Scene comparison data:

::::::

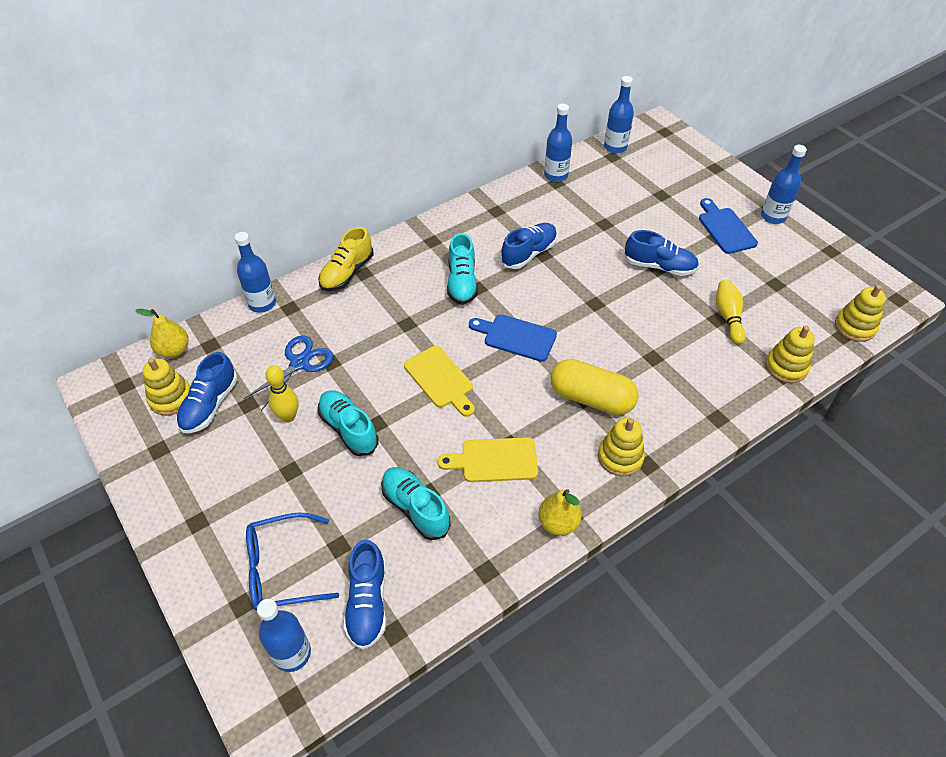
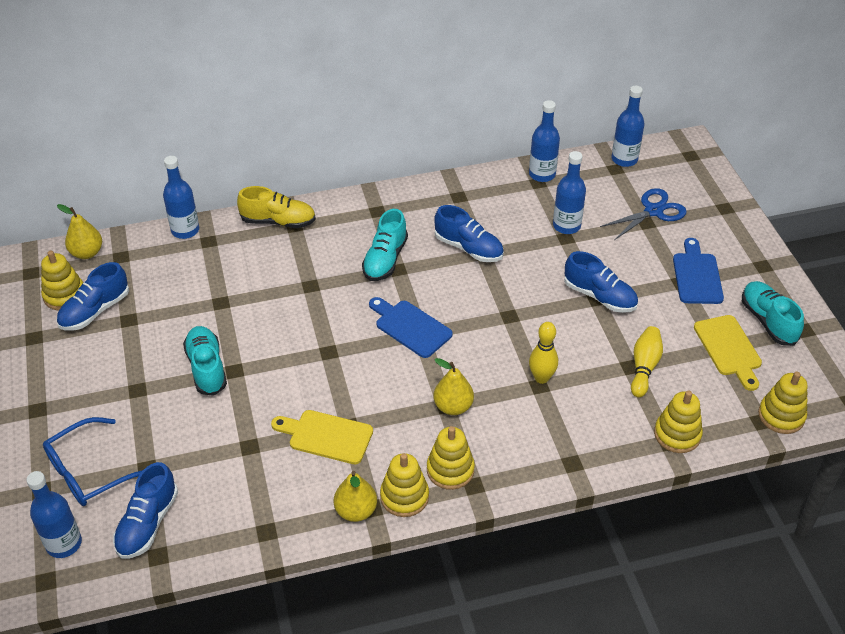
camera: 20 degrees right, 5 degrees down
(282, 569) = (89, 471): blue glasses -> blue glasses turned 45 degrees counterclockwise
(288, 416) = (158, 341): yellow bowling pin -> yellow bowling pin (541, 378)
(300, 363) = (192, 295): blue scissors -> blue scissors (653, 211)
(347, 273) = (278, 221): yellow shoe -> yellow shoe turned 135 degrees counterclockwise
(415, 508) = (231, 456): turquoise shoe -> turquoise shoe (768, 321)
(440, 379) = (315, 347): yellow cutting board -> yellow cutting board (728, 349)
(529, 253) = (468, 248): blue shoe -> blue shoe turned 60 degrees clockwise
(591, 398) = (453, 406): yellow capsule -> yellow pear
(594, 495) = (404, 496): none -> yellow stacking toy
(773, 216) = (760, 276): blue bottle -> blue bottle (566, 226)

::::::

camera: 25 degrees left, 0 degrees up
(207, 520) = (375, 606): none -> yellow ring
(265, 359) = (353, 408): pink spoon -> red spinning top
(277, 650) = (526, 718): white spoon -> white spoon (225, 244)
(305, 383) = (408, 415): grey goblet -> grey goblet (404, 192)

::::::

* **PROMPT**
Look through the entries above and count each line holding "turned"; report the count alone.

* **PROBLEM SOLUTION**
3